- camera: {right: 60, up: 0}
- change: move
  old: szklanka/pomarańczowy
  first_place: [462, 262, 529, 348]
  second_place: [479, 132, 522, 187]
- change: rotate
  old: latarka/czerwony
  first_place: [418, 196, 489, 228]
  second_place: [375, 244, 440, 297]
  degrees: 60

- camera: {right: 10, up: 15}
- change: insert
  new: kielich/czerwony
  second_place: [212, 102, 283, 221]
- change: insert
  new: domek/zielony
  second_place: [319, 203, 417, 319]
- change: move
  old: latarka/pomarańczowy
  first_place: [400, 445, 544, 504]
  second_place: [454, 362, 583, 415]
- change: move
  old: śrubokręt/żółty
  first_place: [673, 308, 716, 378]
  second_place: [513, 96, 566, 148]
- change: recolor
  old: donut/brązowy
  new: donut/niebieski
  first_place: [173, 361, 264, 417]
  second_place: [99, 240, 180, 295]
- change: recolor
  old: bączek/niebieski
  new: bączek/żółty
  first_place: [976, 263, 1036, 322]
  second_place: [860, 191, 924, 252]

__________________________________________________

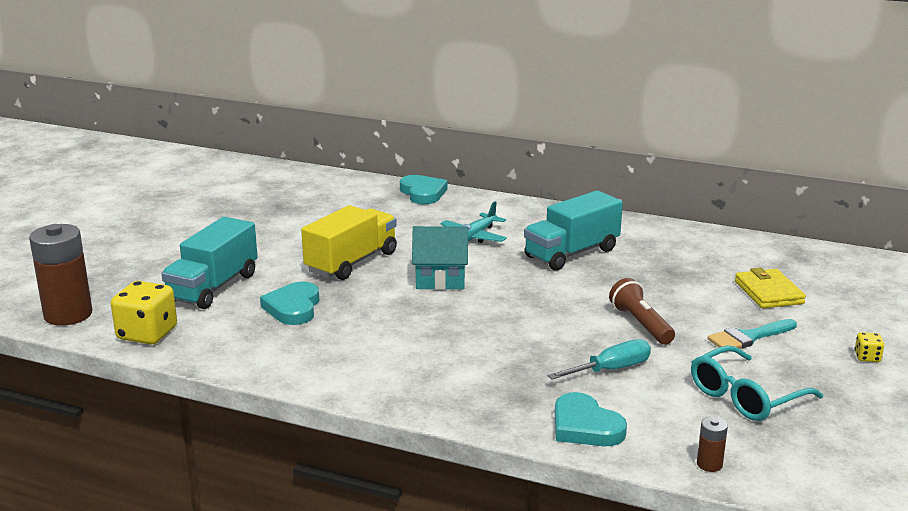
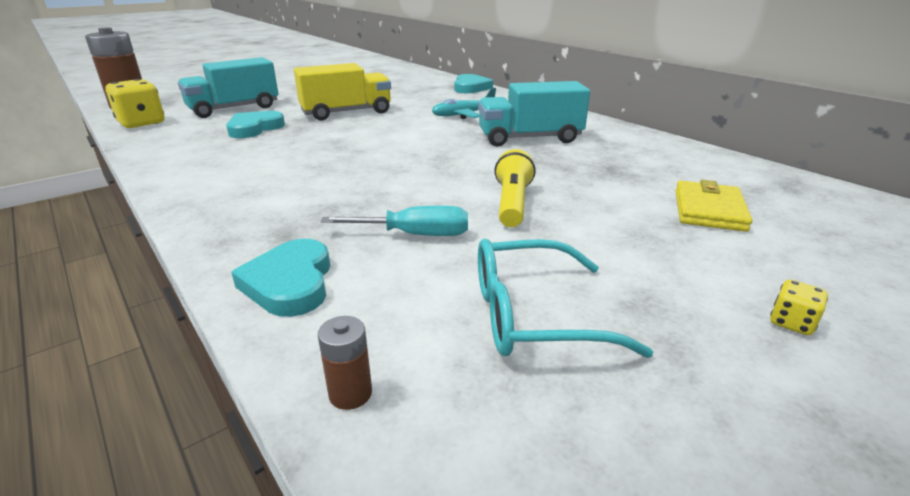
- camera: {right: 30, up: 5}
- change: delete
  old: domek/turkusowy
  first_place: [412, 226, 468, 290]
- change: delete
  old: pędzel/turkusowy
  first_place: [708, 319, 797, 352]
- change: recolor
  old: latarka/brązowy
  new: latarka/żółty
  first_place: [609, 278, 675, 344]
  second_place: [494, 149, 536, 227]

__________________________________________________

• [DIRECTIONS]
Look above for the line containing "- change: rotate" and the line containing "second_place: [375, 244, 440, 297]". Transcribe both, with the lines between them, exactly.

• [OUTPUT OF THE TASK]
- change: rotate
  old: latarka/czerwony
  first_place: [418, 196, 489, 228]
  second_place: [375, 244, 440, 297]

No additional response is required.